§ **What you need to do**: With pictures removed, the data below should be returned exactly.

§ **Data below**:
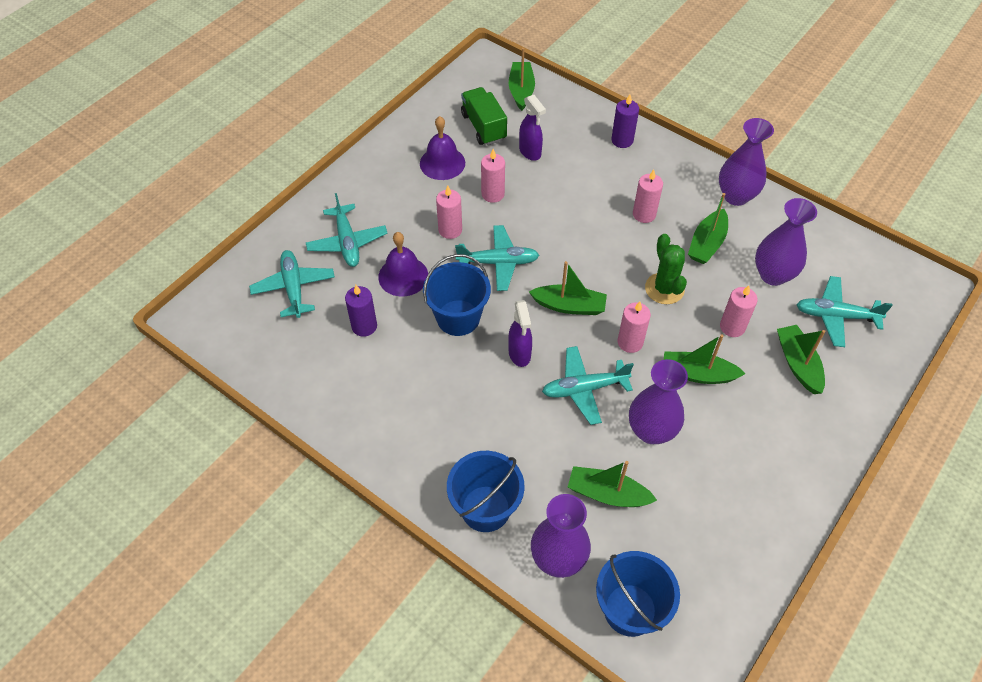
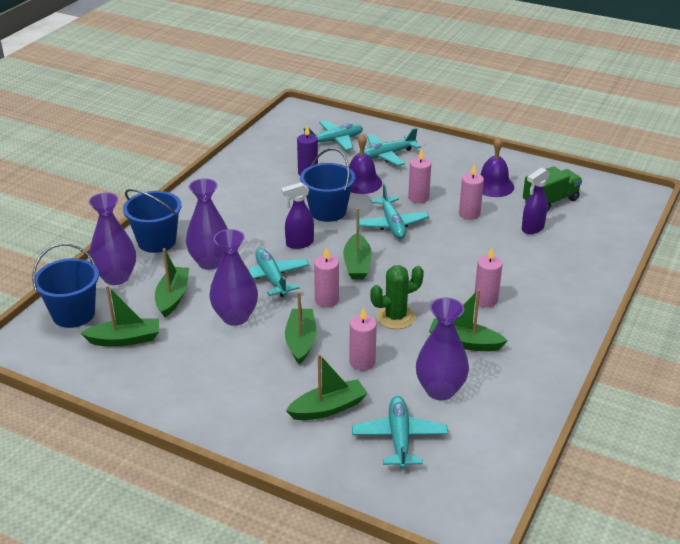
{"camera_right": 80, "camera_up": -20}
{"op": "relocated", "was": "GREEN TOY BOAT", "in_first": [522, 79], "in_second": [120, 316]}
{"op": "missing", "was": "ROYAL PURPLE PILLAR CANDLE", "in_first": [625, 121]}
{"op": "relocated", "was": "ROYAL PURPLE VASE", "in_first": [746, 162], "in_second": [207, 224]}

§ **Result below**:
{"camera_right": 80, "camera_up": -20}
{"op": "relocated", "was": "GREEN TOY BOAT", "in_first": [522, 79], "in_second": [120, 316]}
{"op": "missing", "was": "ROYAL PURPLE PILLAR CANDLE", "in_first": [625, 121]}
{"op": "relocated", "was": "ROYAL PURPLE VASE", "in_first": [746, 162], "in_second": [207, 224]}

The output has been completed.